Look at the entries below and restate word for word the lines from the first through the one that has "V201: 9V (plus".

======== SUPPLIED DATA ========

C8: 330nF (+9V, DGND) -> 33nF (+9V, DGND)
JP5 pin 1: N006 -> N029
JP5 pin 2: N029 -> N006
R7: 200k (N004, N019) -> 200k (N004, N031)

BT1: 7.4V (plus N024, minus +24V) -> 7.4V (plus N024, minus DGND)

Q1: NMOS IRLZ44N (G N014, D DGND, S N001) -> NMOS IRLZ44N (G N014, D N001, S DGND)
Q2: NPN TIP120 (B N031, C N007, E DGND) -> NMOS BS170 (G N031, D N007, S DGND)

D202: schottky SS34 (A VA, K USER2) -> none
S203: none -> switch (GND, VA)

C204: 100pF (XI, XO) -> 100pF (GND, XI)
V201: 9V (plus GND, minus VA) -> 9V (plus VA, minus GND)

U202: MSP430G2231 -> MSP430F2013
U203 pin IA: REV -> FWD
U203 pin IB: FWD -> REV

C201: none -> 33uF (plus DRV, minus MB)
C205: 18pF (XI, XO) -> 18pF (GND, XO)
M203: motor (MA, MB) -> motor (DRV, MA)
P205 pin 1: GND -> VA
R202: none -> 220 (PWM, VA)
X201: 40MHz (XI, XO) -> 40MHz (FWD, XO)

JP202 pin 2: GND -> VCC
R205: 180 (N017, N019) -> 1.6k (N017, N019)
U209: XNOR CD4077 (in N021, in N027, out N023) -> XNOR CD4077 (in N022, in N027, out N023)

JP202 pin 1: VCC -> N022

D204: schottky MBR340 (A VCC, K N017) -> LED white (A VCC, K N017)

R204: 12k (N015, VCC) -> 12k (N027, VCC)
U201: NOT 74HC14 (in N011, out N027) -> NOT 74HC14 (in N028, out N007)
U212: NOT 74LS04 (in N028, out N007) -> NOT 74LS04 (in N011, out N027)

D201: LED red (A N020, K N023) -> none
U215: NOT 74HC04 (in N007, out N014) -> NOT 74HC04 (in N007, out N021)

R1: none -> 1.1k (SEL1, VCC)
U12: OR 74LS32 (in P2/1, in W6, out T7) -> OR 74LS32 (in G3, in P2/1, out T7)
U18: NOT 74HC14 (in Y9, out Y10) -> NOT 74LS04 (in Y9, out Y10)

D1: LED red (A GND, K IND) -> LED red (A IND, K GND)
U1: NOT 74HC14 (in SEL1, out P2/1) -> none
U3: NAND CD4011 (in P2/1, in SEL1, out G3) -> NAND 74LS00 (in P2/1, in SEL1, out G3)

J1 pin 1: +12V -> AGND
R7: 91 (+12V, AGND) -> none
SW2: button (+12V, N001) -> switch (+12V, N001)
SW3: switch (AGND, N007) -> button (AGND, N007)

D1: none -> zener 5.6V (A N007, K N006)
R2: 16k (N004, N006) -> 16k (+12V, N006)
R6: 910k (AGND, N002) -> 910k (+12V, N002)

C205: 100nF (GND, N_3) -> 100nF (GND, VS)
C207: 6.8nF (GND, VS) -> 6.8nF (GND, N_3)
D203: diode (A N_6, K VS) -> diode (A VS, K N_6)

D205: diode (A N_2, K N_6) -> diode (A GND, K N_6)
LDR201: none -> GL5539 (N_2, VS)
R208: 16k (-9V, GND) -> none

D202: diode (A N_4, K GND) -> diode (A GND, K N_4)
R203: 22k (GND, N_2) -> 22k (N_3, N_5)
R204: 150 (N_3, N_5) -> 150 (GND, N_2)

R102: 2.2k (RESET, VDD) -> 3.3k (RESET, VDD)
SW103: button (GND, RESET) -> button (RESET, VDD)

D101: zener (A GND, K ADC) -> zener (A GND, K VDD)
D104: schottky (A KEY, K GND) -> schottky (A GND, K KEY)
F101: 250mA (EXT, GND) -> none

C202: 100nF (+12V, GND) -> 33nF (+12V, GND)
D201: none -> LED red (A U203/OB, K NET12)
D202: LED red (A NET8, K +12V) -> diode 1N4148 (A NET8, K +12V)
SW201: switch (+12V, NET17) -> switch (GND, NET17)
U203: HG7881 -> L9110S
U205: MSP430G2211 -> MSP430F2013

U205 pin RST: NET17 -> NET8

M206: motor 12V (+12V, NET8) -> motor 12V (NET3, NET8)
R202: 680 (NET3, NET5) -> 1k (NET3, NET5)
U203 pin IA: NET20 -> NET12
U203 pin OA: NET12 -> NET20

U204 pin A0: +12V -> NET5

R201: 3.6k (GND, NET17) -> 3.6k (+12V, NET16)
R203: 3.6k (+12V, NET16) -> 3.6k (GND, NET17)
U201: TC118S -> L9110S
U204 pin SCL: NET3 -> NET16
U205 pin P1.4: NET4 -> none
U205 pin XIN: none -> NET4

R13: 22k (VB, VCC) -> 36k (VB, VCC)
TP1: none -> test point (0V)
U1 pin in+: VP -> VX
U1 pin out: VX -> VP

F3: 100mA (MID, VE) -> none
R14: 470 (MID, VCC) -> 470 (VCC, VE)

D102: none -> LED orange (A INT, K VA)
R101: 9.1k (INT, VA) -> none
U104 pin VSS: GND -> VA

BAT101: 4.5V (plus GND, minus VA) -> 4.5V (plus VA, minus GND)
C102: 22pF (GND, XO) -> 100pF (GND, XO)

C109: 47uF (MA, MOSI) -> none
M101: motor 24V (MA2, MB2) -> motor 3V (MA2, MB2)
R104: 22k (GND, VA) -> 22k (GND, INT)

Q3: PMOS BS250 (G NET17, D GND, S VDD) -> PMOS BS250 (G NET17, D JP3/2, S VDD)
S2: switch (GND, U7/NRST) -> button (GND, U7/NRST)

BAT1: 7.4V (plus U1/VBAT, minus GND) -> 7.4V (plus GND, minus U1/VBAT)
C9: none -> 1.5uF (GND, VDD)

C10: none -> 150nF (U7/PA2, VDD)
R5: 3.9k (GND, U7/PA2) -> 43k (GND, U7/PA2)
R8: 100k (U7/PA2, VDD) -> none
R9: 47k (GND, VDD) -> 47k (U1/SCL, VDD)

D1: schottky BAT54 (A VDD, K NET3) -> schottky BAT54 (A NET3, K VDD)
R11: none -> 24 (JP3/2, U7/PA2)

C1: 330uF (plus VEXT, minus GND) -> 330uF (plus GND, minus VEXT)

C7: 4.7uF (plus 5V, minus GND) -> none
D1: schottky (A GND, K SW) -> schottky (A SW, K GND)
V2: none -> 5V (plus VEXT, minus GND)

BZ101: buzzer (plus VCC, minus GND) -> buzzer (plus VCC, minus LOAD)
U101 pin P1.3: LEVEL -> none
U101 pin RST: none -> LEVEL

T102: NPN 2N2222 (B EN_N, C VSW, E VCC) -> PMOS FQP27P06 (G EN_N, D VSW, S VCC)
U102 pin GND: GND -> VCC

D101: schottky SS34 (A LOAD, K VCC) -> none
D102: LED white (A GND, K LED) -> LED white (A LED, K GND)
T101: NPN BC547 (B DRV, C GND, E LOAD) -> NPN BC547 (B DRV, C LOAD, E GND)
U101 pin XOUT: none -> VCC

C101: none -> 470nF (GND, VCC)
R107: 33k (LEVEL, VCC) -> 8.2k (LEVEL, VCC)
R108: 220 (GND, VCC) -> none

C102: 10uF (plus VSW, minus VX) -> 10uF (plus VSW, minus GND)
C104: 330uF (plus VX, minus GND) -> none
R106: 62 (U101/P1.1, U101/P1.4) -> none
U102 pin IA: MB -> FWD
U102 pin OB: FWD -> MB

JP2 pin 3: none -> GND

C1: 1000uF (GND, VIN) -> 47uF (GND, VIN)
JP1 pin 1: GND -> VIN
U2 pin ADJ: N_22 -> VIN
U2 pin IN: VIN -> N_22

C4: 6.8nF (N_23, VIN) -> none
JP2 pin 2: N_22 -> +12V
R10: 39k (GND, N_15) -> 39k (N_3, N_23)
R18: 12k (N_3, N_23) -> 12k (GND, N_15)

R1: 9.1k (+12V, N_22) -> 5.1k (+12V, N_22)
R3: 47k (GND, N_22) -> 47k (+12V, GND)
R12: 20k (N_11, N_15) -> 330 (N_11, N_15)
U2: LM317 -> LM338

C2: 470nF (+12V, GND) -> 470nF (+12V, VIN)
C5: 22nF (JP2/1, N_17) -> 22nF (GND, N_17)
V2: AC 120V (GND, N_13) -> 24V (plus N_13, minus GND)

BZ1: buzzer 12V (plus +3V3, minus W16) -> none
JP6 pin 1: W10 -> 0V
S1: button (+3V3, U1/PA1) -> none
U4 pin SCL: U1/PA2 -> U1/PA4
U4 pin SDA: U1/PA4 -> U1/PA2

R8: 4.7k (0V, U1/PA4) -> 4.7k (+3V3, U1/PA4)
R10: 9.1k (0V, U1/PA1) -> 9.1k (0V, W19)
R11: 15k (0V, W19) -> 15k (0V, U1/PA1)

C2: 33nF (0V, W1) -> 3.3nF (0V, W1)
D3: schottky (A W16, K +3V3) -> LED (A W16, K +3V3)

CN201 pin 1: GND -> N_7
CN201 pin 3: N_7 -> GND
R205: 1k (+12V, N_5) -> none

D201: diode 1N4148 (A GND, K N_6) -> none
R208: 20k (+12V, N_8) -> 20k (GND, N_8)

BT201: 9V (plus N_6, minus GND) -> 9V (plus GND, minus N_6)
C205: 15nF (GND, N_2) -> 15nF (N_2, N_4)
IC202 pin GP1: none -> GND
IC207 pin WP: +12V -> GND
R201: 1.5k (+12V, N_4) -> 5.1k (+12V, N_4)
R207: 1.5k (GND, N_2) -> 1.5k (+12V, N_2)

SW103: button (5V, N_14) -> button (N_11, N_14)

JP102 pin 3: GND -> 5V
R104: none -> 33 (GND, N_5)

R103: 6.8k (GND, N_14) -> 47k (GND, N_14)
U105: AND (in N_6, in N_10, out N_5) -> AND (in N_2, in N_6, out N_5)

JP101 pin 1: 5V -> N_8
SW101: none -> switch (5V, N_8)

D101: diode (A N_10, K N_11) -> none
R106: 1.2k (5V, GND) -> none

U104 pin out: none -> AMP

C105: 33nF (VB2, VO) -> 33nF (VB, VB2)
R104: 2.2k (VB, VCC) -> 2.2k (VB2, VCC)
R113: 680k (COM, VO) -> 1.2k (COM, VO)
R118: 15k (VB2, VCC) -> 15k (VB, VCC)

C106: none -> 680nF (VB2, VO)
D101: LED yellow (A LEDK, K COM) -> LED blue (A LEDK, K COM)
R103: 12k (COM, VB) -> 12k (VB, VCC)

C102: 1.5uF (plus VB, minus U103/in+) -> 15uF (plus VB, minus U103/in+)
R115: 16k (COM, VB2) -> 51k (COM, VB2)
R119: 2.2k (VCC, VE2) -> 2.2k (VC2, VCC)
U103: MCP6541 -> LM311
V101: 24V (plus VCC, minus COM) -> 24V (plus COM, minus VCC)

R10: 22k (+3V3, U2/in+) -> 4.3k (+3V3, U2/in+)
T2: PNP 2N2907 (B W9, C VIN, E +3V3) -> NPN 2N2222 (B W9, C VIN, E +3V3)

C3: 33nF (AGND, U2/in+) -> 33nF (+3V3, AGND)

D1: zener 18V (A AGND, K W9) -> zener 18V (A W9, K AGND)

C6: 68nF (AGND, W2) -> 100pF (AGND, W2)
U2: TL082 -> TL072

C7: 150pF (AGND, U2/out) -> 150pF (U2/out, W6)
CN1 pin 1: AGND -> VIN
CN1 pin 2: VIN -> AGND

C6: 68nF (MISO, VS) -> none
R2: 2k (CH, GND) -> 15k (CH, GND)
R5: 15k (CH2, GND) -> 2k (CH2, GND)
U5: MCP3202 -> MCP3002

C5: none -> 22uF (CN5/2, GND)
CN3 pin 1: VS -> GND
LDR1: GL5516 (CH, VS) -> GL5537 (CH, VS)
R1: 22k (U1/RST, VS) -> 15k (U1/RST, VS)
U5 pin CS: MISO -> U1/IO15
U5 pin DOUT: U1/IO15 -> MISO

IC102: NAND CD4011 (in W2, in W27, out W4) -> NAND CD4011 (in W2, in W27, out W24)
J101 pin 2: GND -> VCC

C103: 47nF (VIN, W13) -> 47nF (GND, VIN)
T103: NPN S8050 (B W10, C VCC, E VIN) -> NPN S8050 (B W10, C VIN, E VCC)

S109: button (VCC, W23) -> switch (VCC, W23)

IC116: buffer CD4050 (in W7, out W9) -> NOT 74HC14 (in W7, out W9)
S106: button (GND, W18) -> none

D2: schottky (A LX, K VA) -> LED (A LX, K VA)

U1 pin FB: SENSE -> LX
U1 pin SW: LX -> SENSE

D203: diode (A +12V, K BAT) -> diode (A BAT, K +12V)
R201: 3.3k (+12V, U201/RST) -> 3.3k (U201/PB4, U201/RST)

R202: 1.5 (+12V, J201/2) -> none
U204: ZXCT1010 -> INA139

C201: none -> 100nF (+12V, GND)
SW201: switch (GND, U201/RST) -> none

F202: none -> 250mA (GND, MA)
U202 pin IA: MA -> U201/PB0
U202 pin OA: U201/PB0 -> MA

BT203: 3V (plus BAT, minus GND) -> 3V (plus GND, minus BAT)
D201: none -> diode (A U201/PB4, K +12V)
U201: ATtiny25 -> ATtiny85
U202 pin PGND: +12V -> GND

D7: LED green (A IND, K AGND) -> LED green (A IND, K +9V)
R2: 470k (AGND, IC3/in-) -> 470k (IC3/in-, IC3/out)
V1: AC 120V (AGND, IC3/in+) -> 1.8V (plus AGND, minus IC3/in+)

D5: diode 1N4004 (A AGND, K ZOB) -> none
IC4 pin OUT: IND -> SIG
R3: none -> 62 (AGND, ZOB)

========

▶ _EXPECTED ANSWER_
C8: 330nF (+9V, DGND) -> 33nF (+9V, DGND)
JP5 pin 1: N006 -> N029
JP5 pin 2: N029 -> N006
R7: 200k (N004, N019) -> 200k (N004, N031)

BT1: 7.4V (plus N024, minus +24V) -> 7.4V (plus N024, minus DGND)

Q1: NMOS IRLZ44N (G N014, D DGND, S N001) -> NMOS IRLZ44N (G N014, D N001, S DGND)
Q2: NPN TIP120 (B N031, C N007, E DGND) -> NMOS BS170 (G N031, D N007, S DGND)

D202: schottky SS34 (A VA, K USER2) -> none
S203: none -> switch (GND, VA)

C204: 100pF (XI, XO) -> 100pF (GND, XI)
V201: 9V (plus GND, minus VA) -> 9V (plus VA, minus GND)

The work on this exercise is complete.